# [WRITTEN TASK]
Pull out every line of the material below that contains the string "appoggiatura", treating uppercase and lowercase as different.
☆ ☆ ☆
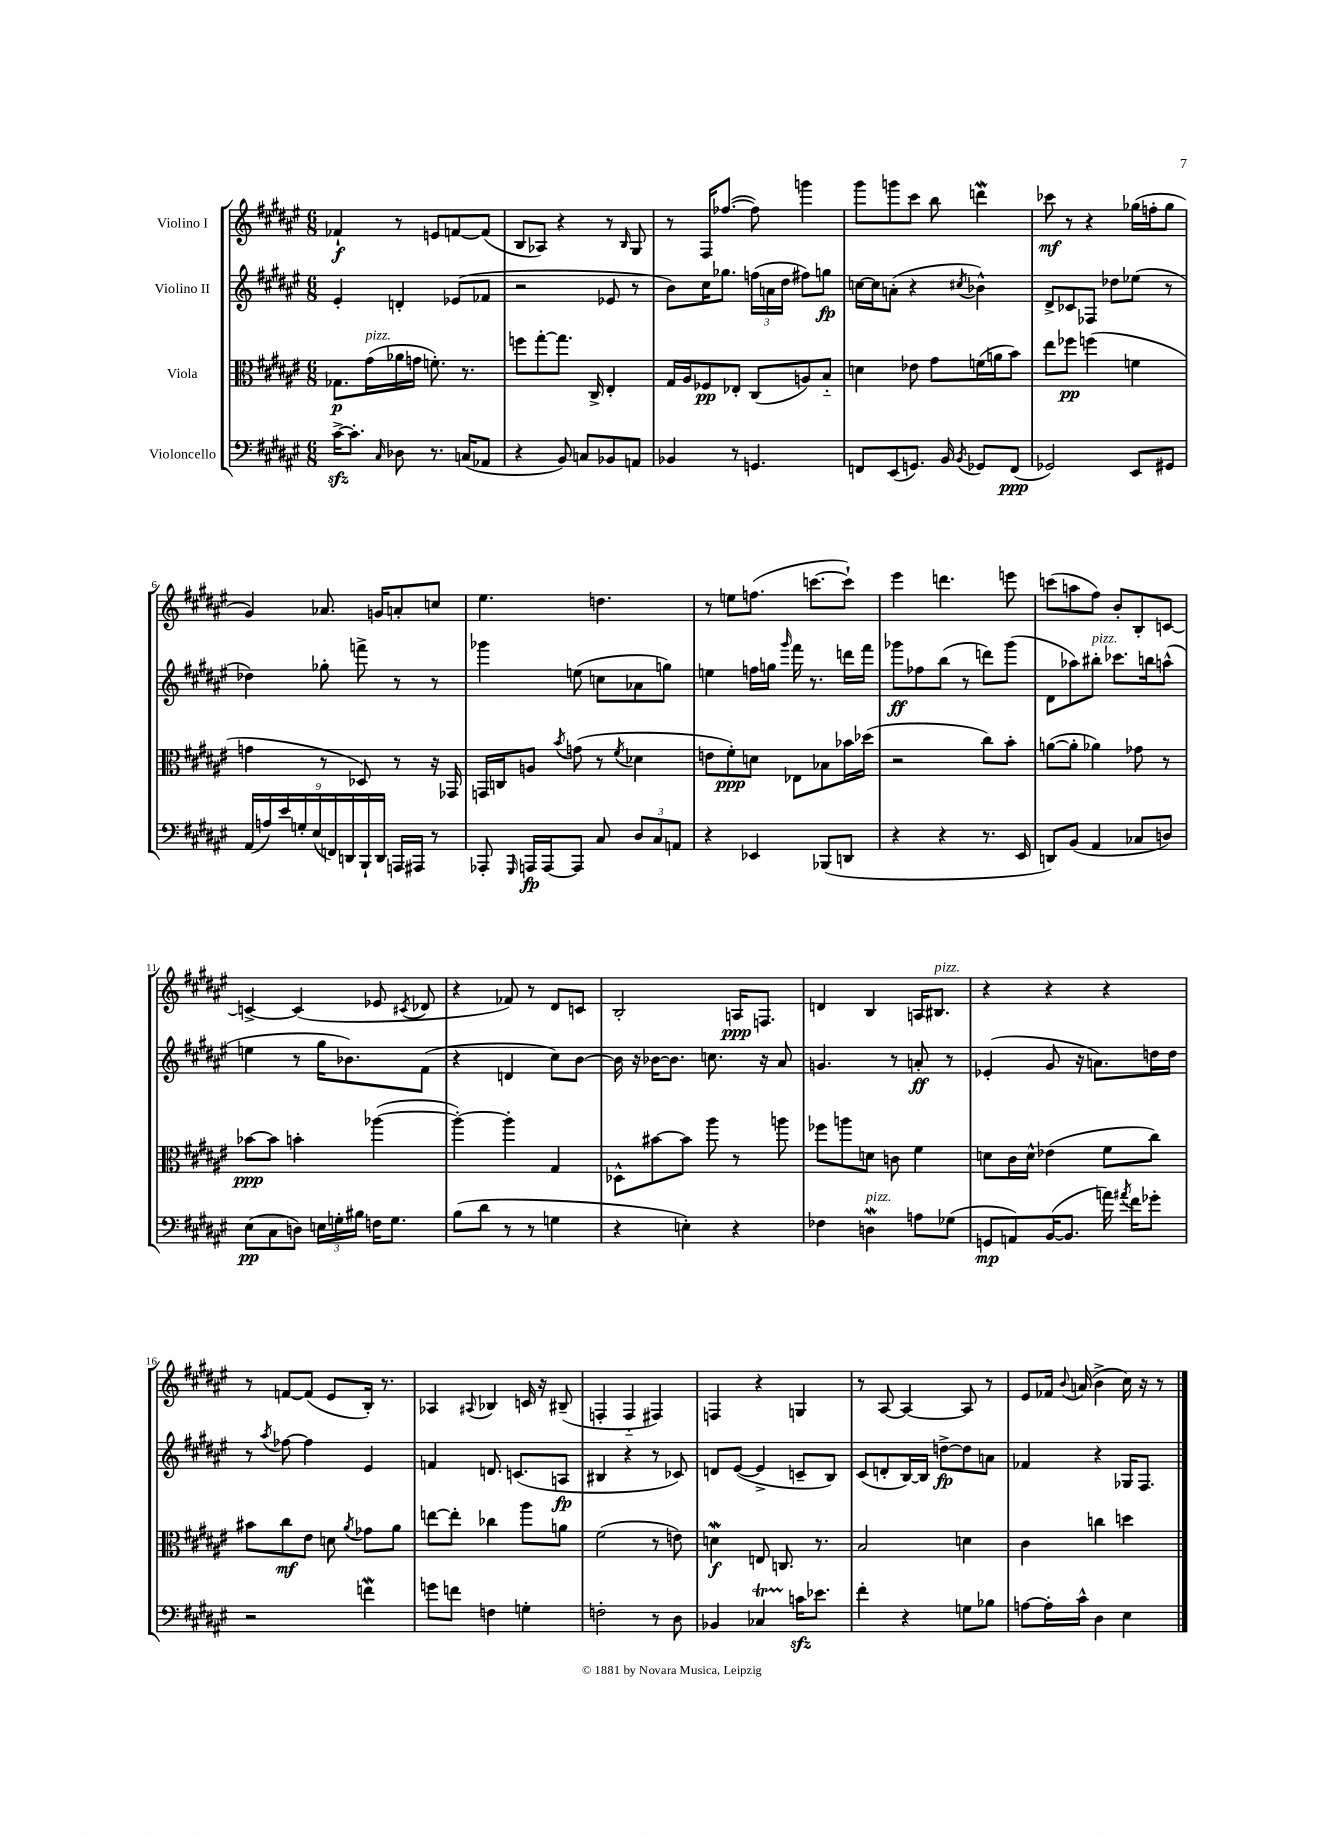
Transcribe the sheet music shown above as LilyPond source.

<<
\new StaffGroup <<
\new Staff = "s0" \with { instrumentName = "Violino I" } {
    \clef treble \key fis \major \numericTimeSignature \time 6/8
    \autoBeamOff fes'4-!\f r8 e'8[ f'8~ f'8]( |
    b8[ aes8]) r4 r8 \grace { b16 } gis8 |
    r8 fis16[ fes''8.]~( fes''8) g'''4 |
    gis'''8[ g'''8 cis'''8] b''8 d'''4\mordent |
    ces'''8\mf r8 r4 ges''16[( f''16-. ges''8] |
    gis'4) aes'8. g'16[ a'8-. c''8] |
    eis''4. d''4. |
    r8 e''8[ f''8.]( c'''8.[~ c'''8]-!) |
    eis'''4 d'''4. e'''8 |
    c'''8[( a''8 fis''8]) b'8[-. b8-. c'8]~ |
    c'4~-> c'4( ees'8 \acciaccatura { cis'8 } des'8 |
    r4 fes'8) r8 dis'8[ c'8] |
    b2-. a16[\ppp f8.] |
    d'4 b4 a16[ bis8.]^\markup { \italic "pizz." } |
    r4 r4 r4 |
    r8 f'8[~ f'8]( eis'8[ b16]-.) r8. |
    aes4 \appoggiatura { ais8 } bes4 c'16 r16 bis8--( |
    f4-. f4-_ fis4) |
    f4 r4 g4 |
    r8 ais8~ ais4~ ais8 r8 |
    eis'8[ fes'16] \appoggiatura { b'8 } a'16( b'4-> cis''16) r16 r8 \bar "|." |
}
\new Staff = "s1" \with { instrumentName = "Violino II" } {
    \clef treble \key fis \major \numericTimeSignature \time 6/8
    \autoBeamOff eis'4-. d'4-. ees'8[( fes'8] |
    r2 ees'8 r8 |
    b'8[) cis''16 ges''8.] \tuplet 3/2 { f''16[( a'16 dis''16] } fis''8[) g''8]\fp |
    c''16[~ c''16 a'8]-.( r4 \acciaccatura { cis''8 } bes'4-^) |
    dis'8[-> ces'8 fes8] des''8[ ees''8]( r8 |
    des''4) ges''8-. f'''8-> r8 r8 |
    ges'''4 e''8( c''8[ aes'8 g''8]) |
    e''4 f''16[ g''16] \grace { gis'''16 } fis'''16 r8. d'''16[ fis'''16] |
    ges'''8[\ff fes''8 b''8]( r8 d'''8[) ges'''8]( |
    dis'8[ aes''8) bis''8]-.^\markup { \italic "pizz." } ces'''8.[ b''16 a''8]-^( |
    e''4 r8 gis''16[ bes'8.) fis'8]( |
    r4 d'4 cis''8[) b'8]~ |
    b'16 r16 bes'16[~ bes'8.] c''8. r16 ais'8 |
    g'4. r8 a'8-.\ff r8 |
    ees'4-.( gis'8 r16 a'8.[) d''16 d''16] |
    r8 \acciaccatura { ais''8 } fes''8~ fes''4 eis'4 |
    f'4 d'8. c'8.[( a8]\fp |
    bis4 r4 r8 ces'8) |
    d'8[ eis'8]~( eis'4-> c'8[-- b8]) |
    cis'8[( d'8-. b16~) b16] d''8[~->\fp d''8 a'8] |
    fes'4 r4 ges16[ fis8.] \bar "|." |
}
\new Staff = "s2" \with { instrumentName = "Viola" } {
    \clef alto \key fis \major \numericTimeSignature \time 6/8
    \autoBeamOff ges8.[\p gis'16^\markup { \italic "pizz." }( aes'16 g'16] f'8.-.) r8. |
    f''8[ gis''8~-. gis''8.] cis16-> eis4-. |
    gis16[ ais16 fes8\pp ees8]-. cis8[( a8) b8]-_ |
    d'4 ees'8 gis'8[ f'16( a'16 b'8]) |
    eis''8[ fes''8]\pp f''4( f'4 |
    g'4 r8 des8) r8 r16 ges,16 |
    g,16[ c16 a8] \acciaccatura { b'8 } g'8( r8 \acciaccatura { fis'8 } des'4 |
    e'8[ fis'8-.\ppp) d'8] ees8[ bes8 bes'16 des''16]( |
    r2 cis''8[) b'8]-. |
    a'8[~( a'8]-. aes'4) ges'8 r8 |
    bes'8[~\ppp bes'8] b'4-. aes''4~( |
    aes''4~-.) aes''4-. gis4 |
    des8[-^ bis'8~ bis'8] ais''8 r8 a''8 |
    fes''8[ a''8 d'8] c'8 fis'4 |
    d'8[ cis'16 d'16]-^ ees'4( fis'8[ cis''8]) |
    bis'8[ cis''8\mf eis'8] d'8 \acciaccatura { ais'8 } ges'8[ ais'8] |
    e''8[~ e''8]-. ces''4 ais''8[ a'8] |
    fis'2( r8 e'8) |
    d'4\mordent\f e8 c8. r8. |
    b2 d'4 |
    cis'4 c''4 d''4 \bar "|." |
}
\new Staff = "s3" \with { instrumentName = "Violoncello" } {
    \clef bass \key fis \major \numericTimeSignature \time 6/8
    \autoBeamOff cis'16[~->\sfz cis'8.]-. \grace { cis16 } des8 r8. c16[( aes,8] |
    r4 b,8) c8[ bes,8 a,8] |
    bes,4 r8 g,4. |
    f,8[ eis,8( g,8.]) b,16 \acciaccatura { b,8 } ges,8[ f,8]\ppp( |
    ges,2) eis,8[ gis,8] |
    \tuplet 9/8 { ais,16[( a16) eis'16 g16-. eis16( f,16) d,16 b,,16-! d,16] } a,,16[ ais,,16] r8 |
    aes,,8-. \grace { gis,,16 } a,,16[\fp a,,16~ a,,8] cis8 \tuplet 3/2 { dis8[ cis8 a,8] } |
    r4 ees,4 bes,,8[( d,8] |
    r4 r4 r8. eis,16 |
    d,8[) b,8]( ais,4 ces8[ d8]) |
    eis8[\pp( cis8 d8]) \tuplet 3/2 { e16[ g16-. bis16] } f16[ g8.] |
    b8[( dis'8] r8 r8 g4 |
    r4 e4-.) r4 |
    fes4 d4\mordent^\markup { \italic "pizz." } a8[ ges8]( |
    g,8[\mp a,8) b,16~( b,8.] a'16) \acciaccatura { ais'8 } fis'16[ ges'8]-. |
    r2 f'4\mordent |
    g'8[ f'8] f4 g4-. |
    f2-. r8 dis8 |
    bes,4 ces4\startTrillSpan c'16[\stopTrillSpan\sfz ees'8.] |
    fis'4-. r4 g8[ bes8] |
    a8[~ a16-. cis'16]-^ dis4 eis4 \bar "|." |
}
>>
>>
☆ ☆ ☆
# [ANSWER FOR THE TASK]
    aes4 \appoggiatura { ais8 } bes4 c'16 r16 bis8--( |
    eis'8[ fes'16] \appoggiatura { b'8 } a'16( b'4-> cis''16) r16 r8 \bar "|." |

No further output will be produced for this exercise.